**What you should do:**
Print nothing except the lines of the listing below from the line with "blue flashlight: 1 -> 3" to the line with "white carrot: 5 -> 2", each exactly as written, both ends included.

**Entries supplied:**
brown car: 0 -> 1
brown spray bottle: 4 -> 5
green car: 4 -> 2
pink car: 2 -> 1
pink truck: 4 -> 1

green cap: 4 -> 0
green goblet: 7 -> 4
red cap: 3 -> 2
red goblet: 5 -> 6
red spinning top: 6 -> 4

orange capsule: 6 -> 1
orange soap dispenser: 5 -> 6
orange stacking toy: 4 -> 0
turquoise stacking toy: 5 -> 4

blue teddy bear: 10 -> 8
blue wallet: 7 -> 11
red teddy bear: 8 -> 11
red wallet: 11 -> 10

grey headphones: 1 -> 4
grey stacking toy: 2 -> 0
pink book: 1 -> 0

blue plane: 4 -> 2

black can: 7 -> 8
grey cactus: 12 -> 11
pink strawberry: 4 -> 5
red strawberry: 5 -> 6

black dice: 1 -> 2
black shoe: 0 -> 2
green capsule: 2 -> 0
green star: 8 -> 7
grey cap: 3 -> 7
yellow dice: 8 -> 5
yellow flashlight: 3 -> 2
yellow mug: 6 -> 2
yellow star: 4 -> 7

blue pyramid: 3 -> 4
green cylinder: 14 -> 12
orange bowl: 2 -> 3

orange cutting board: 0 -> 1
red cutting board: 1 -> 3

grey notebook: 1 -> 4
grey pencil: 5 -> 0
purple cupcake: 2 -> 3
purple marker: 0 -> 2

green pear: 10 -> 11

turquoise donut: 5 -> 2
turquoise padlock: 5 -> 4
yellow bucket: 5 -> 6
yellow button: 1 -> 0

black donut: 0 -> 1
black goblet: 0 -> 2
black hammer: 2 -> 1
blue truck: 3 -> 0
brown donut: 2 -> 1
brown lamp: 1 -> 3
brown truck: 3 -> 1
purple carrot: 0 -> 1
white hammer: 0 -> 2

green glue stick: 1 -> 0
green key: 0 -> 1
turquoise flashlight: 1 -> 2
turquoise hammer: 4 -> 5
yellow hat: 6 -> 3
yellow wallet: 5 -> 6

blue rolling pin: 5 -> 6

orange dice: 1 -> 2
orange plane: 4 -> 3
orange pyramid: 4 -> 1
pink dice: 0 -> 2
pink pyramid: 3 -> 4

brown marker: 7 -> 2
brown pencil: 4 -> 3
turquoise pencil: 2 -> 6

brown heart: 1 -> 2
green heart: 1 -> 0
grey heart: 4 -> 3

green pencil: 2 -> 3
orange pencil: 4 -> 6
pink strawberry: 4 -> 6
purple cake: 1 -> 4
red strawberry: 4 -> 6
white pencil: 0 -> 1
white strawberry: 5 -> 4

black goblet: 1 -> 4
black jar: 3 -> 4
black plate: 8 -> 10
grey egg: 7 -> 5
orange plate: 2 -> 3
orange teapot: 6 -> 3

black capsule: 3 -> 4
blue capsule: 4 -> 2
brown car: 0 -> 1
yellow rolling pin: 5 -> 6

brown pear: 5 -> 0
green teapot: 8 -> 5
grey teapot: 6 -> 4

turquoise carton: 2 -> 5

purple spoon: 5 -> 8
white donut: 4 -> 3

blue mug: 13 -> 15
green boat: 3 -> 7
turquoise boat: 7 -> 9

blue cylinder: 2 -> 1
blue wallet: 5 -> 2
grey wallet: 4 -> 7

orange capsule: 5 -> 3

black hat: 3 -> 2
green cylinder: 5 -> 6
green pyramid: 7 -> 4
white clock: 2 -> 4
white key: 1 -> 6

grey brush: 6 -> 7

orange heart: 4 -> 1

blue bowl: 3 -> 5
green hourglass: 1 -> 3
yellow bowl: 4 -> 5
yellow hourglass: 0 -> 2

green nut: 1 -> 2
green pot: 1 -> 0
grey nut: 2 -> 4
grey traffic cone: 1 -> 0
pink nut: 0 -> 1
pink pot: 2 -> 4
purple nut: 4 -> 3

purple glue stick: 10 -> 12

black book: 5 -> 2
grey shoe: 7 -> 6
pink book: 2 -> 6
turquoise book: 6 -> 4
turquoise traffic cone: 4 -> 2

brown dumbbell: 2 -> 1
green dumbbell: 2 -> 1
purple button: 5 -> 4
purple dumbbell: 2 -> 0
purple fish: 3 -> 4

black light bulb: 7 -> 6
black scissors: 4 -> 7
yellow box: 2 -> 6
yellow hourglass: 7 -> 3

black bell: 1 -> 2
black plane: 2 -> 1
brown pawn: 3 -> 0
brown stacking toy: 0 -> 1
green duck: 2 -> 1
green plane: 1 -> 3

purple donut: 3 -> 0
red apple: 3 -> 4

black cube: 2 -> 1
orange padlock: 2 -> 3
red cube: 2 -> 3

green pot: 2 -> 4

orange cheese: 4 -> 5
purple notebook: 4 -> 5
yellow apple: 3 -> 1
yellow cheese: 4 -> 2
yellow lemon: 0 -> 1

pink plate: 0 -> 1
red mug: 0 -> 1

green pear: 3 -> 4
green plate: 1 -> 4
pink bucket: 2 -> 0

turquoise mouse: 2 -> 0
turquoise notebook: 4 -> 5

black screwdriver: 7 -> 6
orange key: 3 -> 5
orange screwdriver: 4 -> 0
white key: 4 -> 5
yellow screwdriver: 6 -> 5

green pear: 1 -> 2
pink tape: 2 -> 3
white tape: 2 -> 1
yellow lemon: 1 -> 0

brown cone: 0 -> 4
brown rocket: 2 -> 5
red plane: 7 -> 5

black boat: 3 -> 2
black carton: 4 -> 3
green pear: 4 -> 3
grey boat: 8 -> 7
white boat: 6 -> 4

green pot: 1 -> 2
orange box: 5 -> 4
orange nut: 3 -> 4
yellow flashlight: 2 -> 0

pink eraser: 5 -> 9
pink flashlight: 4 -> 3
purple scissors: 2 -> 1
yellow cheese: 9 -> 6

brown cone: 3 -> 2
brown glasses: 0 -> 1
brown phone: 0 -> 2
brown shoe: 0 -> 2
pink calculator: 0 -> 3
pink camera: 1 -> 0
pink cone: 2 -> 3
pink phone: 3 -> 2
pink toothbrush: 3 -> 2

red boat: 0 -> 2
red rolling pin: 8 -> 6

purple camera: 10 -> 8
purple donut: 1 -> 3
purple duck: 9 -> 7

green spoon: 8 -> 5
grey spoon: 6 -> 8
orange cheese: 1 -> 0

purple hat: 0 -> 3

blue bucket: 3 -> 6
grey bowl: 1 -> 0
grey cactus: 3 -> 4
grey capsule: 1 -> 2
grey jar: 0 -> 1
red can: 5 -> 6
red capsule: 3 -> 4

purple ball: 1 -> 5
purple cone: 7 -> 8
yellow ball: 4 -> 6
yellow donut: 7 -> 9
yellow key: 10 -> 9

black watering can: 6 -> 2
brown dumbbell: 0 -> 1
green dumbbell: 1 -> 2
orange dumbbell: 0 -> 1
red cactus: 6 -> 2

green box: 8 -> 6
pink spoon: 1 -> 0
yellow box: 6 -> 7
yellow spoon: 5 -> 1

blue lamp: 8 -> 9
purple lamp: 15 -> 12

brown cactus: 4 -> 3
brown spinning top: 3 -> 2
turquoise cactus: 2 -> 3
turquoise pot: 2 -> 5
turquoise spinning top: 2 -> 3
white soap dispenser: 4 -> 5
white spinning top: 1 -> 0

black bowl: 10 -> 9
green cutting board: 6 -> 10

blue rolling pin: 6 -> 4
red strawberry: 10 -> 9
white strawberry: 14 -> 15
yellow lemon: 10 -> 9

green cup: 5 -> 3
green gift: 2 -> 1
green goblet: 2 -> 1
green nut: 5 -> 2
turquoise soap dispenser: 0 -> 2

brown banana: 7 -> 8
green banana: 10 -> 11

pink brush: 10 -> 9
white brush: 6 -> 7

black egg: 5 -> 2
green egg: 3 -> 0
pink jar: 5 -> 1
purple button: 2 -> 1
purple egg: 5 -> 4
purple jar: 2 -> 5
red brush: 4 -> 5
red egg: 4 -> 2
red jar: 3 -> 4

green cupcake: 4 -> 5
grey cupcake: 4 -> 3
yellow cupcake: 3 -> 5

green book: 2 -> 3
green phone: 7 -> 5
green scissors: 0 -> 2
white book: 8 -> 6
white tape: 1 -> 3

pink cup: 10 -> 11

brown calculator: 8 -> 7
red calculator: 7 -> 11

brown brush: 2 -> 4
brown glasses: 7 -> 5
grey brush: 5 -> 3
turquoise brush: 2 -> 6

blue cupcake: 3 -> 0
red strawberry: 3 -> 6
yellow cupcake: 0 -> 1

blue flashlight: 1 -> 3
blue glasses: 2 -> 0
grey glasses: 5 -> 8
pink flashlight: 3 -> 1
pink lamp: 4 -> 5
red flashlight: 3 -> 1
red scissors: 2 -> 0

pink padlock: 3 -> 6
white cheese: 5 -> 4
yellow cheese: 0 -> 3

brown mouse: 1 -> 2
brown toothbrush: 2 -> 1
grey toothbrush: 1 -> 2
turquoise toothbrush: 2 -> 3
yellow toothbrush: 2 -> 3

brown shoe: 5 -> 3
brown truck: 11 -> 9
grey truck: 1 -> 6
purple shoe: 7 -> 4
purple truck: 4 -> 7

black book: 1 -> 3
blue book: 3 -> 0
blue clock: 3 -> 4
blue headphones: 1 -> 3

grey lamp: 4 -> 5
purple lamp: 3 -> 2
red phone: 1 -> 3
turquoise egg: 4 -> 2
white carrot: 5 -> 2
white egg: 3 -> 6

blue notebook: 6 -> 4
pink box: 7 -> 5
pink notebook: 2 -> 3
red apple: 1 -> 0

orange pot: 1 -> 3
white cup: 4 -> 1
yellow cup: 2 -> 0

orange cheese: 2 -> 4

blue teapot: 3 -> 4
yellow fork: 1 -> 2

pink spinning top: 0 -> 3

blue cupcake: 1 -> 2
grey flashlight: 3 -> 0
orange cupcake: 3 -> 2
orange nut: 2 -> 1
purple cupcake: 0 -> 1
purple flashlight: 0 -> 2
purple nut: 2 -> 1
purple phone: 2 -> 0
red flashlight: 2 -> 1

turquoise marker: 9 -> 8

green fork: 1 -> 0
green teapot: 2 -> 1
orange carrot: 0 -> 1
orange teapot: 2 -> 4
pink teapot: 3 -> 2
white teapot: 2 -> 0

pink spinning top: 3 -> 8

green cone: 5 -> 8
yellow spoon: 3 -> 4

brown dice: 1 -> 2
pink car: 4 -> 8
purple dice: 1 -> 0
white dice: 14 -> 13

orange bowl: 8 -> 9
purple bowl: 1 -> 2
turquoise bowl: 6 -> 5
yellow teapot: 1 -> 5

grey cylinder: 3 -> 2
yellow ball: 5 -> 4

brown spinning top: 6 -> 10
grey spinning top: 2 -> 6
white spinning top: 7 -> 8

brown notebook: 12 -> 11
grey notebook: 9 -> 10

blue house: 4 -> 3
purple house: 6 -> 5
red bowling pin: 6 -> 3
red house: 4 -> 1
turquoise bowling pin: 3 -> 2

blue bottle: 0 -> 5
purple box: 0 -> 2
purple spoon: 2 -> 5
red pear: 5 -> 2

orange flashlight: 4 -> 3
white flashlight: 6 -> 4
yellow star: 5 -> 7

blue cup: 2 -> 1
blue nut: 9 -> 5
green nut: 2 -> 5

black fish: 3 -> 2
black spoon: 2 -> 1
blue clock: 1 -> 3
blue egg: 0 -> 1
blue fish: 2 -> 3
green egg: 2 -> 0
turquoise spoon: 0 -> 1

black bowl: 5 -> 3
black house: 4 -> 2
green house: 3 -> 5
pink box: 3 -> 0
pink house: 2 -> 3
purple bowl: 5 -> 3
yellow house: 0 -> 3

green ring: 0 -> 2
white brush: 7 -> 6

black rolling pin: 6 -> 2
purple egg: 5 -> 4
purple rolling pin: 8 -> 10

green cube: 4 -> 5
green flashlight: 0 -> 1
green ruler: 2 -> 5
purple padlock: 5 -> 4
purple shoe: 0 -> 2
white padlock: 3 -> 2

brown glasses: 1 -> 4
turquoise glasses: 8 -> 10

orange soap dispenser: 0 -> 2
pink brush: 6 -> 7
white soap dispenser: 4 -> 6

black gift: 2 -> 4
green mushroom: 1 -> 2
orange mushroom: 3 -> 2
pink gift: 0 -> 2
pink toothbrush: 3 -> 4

**Completed task:**
blue flashlight: 1 -> 3
blue glasses: 2 -> 0
grey glasses: 5 -> 8
pink flashlight: 3 -> 1
pink lamp: 4 -> 5
red flashlight: 3 -> 1
red scissors: 2 -> 0

pink padlock: 3 -> 6
white cheese: 5 -> 4
yellow cheese: 0 -> 3

brown mouse: 1 -> 2
brown toothbrush: 2 -> 1
grey toothbrush: 1 -> 2
turquoise toothbrush: 2 -> 3
yellow toothbrush: 2 -> 3

brown shoe: 5 -> 3
brown truck: 11 -> 9
grey truck: 1 -> 6
purple shoe: 7 -> 4
purple truck: 4 -> 7

black book: 1 -> 3
blue book: 3 -> 0
blue clock: 3 -> 4
blue headphones: 1 -> 3

grey lamp: 4 -> 5
purple lamp: 3 -> 2
red phone: 1 -> 3
turquoise egg: 4 -> 2
white carrot: 5 -> 2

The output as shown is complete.